Leave out the pictures, and retype the remaining data exactly.

(Dataset entries)
....
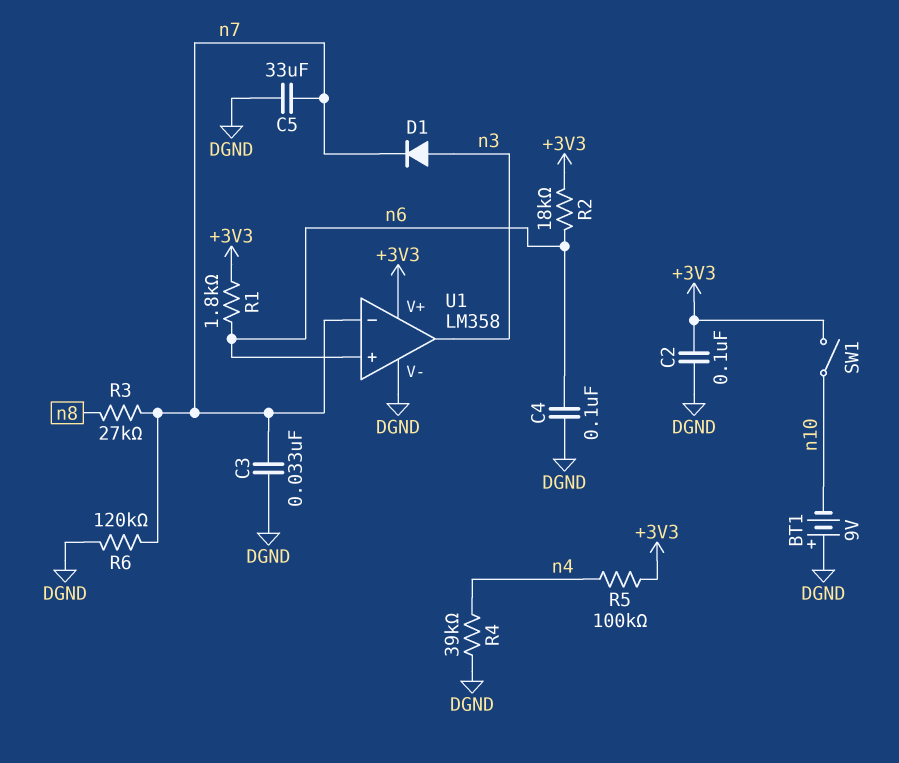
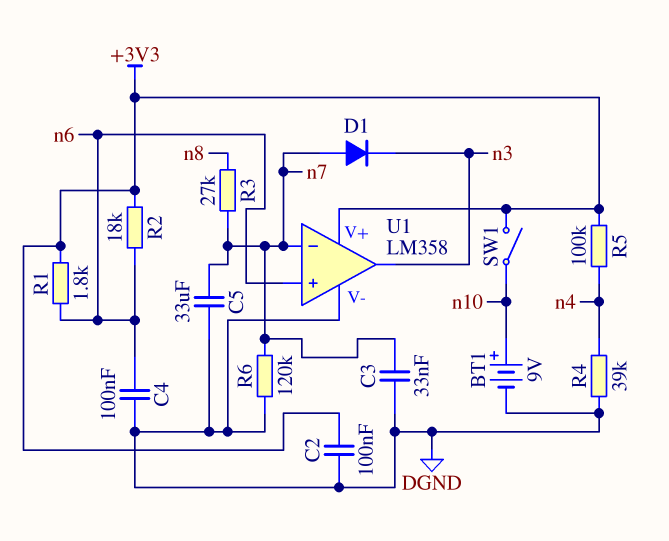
BT1: 9V (plus DGND, minus n10) -> 9V (plus n10, minus DGND)
D1: diode (A n3, K n7) -> diode (A n7, K n3)

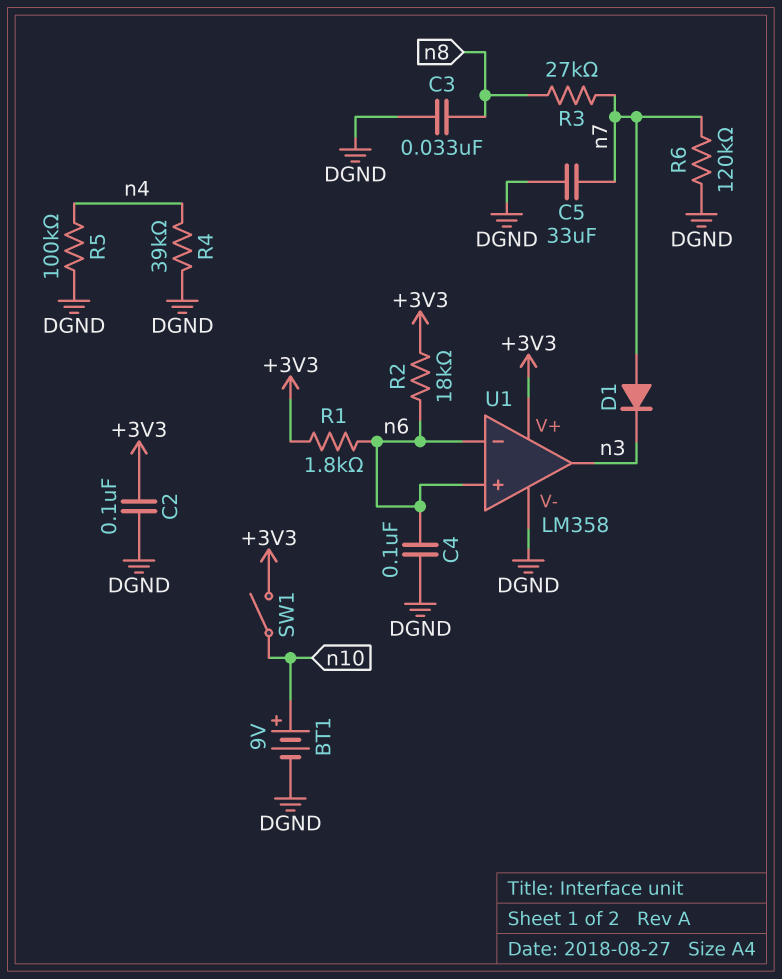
C3: 33nF (DGND, n7) -> 33nF (DGND, n8)
R5: 100k (+3V3, n4) -> 100k (DGND, n4)
U1 pin in-: n7 -> n6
....
## OUTPUT OF THE EXERCISE:
BT1: 9V (plus DGND, minus n10) -> 9V (plus n10, minus DGND)
D1: diode (A n3, K n7) -> diode (A n7, K n3)

C3: 33nF (DGND, n7) -> 33nF (DGND, n8)
R5: 100k (+3V3, n4) -> 100k (DGND, n4)
U1 pin in-: n7 -> n6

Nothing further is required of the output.